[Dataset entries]
>>

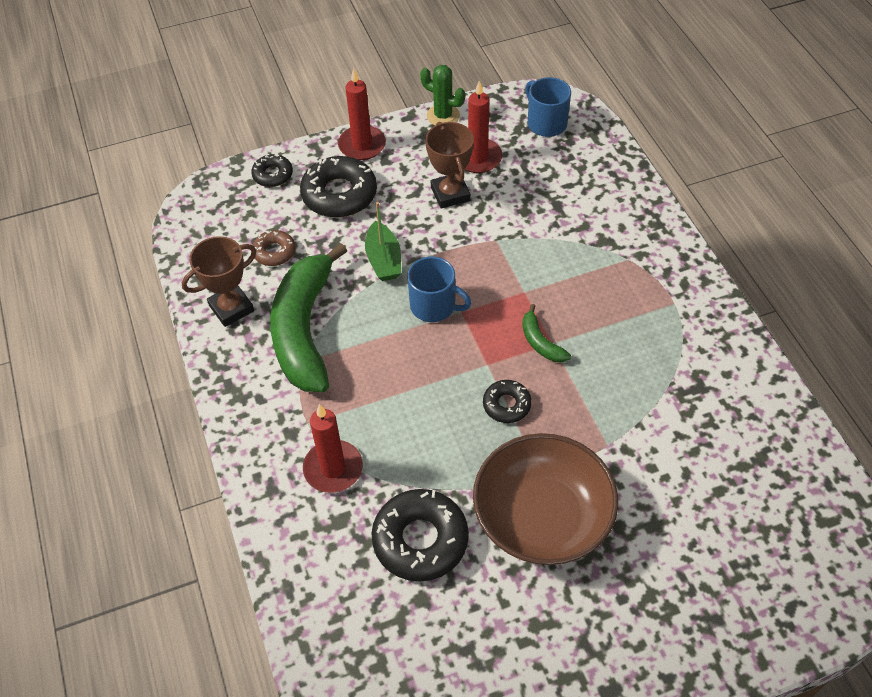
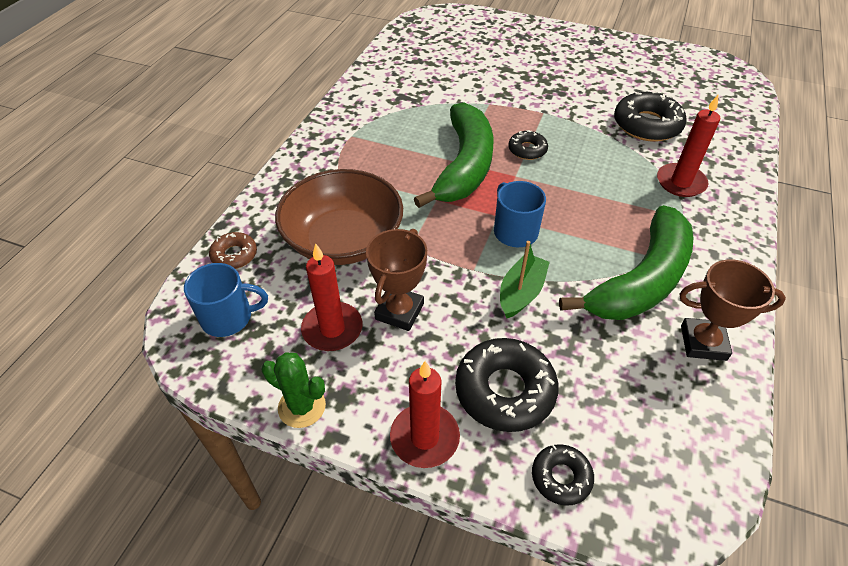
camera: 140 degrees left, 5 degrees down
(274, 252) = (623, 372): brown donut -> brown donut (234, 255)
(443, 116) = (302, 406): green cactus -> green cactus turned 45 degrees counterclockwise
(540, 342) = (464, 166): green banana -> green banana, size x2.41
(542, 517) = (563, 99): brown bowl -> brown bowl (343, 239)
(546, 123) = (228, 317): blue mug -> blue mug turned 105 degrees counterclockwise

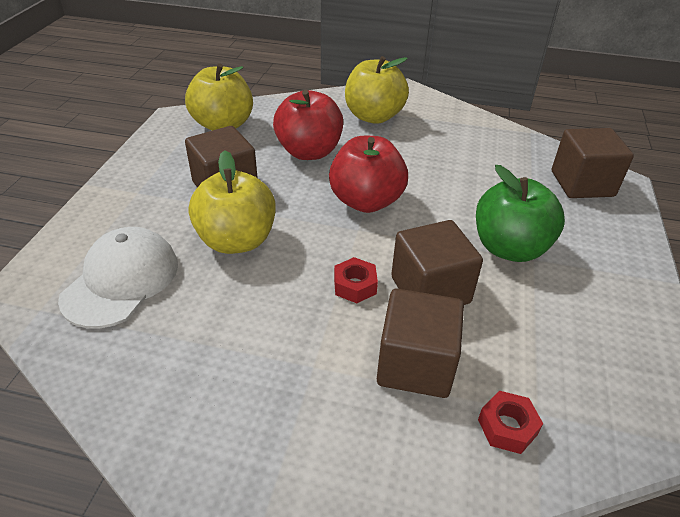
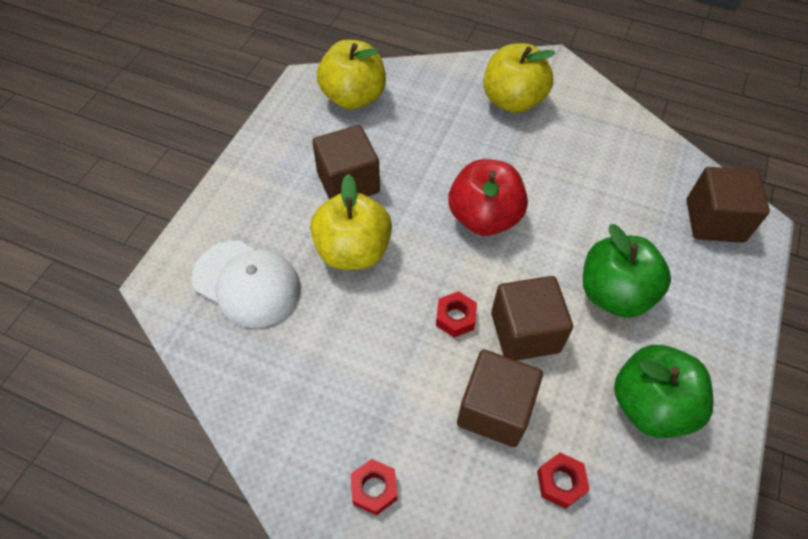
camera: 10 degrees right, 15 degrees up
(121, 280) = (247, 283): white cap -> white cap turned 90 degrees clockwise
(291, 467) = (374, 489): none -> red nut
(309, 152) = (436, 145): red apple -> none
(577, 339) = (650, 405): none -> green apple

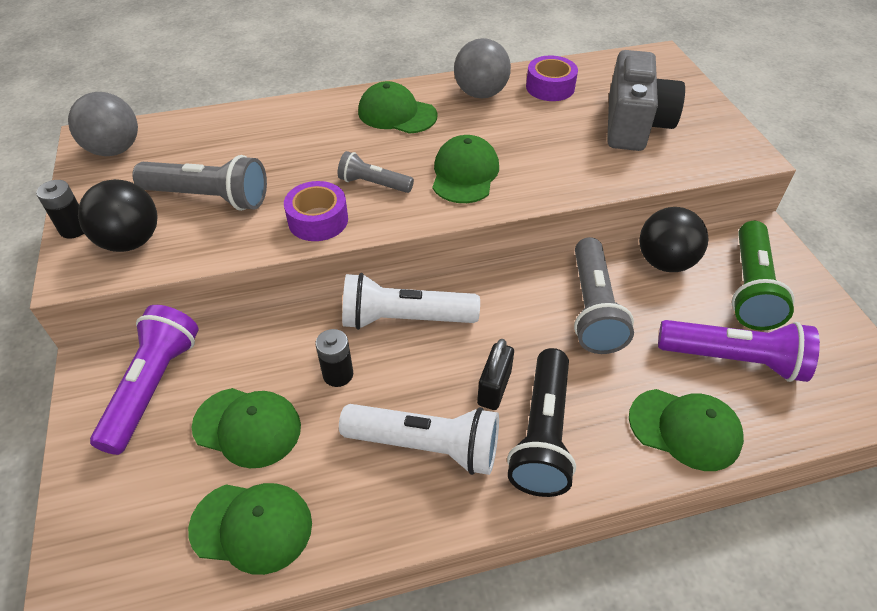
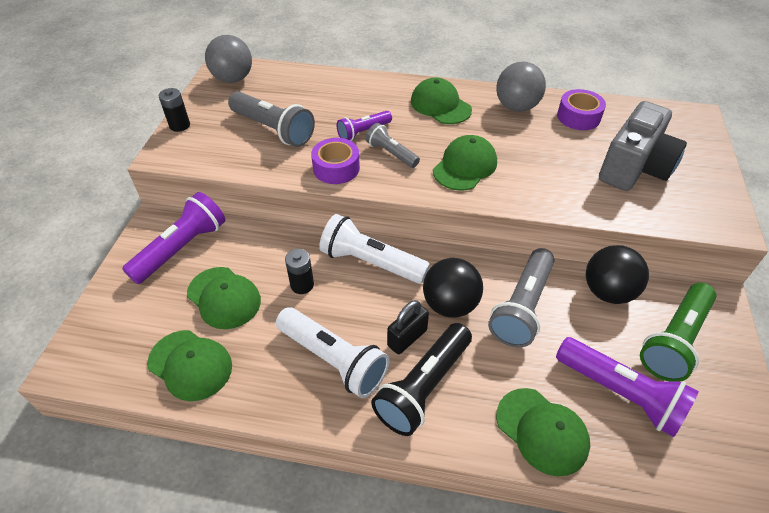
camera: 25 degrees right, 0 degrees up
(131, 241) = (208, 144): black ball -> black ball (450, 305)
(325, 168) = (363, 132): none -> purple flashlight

<<

• TASK STATEMENT
Repeat the lines above, from the one containing "(131, 241) = (208, 144): black" to the final line, word for word and with nothing else.

• SOLUTION
(131, 241) = (208, 144): black ball -> black ball (450, 305)
(325, 168) = (363, 132): none -> purple flashlight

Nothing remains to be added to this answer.